* **PROBLEM TO SOLVE**: Carry none of the pictures over; write out the complete data exactly.

···

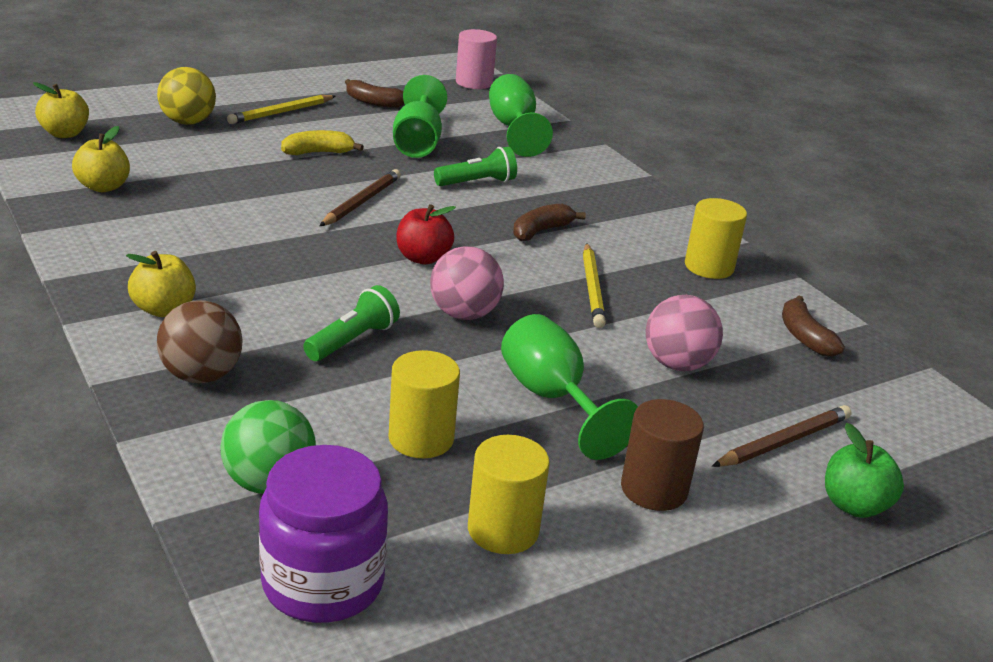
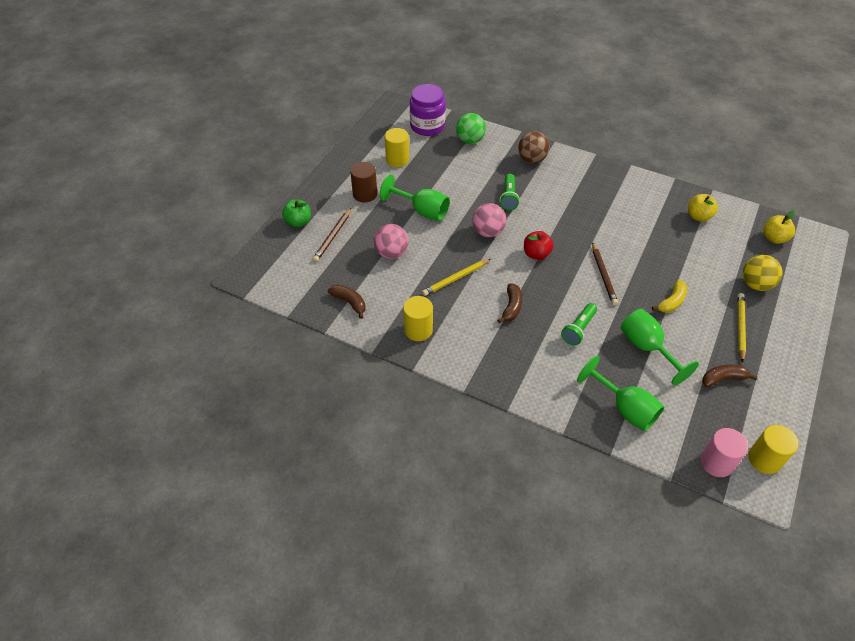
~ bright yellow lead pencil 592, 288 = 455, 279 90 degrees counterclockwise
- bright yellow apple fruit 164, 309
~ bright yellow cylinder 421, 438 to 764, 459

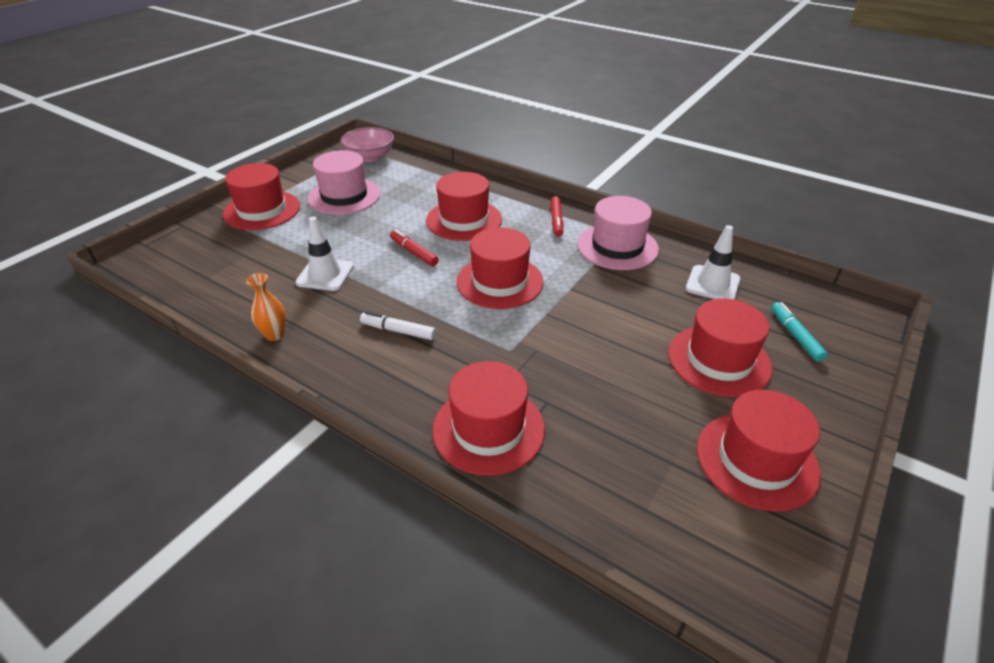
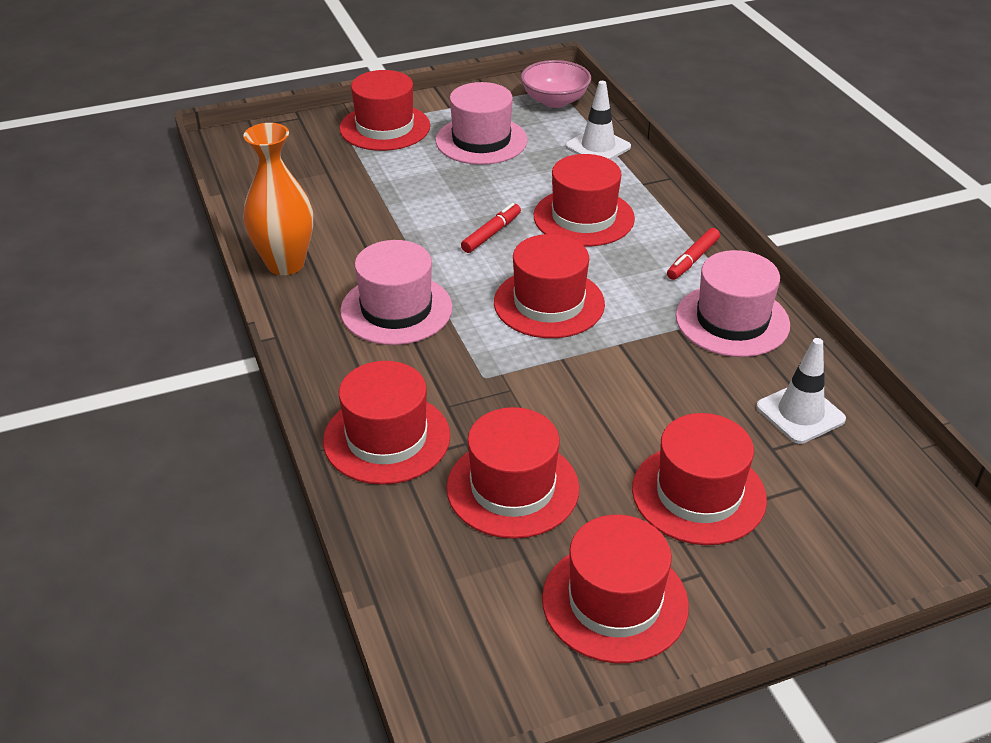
~ snow-white safety cone 325, 275 to 598, 147
~ scarlet felt pen 414, 252 = 491, 234 45 degrees clockwise
~ orange tall vase 274, 335 = 285, 264 x1.91
- aqua felt pen 795, 335
~ snow-white felt pen 398, 331 to rose-pink tall hat 396, 309
+ scarlet tall hat 512, 488

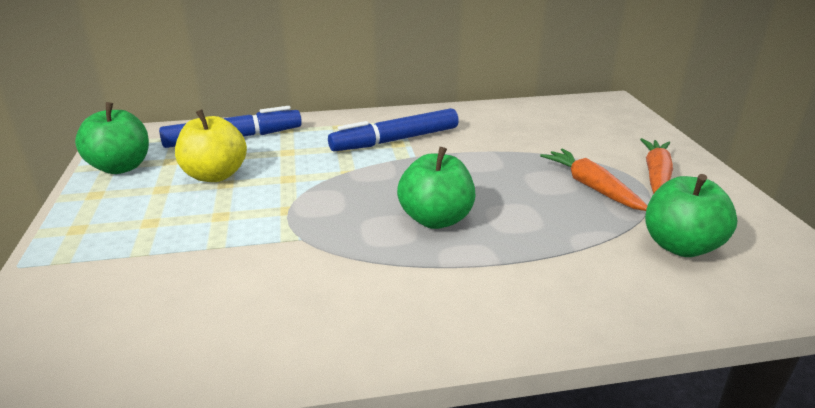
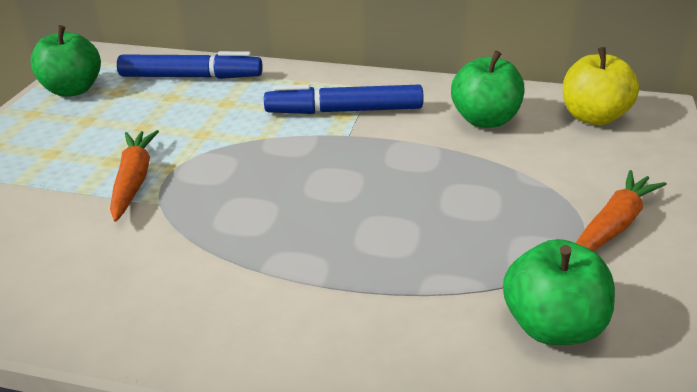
~ bright yellow apple fruit 215, 175 to 593, 117
~ leaf-green apple fruit 436, 219 to 484, 120
~ orange root vegetable 592, 187 to 134, 181

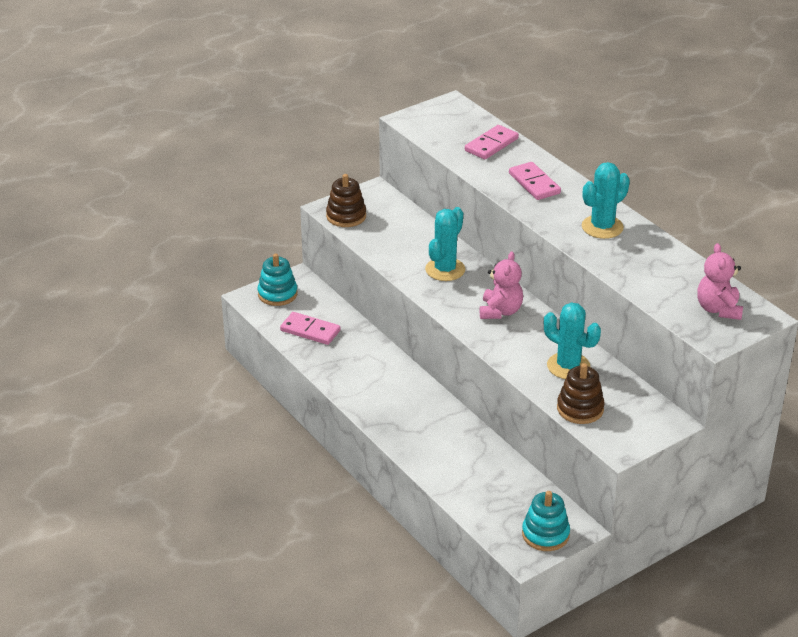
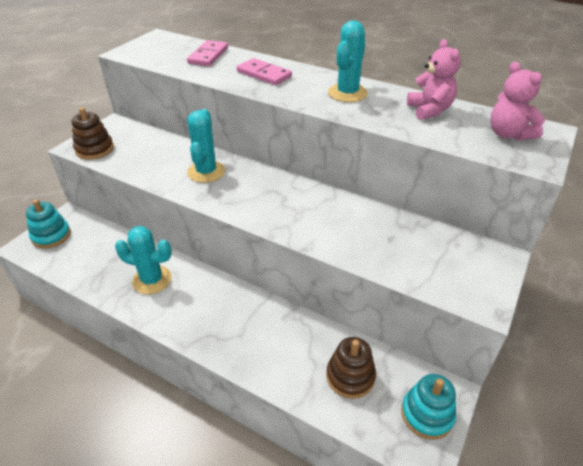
~ rose-pink stuffed bear 500, 311 to 429, 110
~ aqua saguaro cactus 568, 366 to 152, 280
- rose-pink domino tile 310, 330
~ brown stacking rings 580, 409 to 350, 376

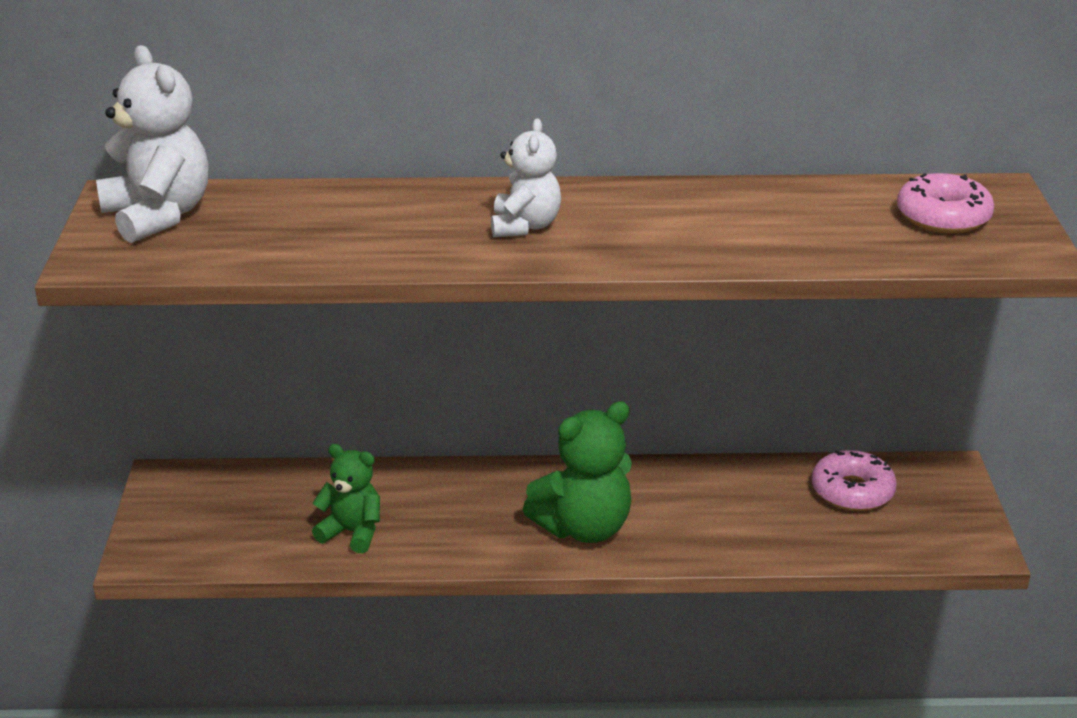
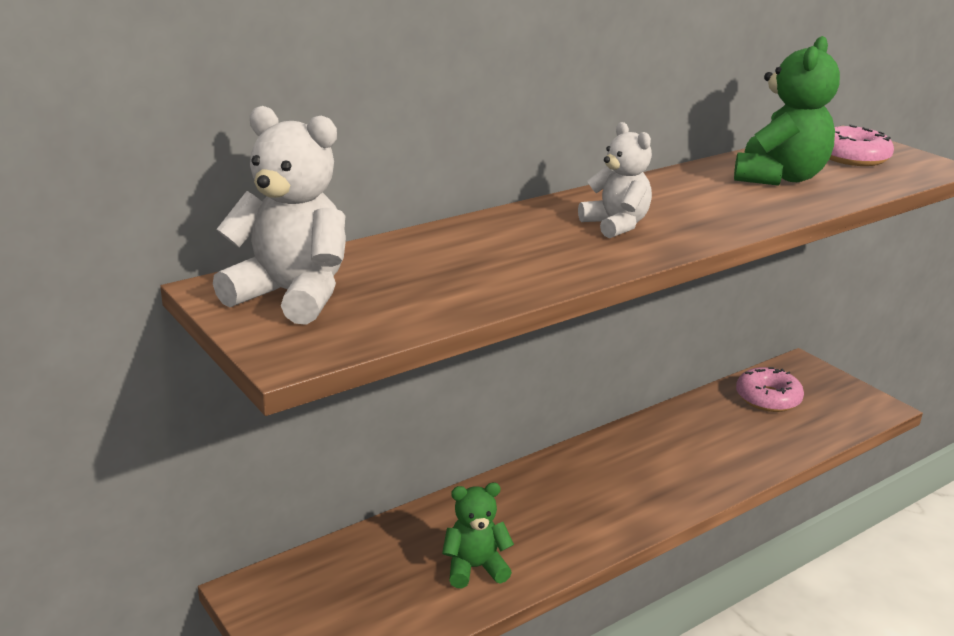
~ leaf-green stuffed bear 584, 528 to 779, 178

···

* **EXERCISE OUTPUT**:
~ bright yellow lead pencil 592, 288 = 455, 279 90 degrees counterclockwise
- bright yellow apple fruit 164, 309
~ bright yellow cylinder 421, 438 to 764, 459

~ snow-white safety cone 325, 275 to 598, 147
~ scarlet felt pen 414, 252 = 491, 234 45 degrees clockwise
~ orange tall vase 274, 335 = 285, 264 x1.91
- aqua felt pen 795, 335
~ snow-white felt pen 398, 331 to rose-pink tall hat 396, 309
+ scarlet tall hat 512, 488

~ bright yellow apple fruit 215, 175 to 593, 117
~ leaf-green apple fruit 436, 219 to 484, 120
~ orange root vegetable 592, 187 to 134, 181

~ rose-pink stuffed bear 500, 311 to 429, 110
~ aqua saguaro cactus 568, 366 to 152, 280
- rose-pink domino tile 310, 330
~ brown stacking rings 580, 409 to 350, 376

~ leaf-green stuffed bear 584, 528 to 779, 178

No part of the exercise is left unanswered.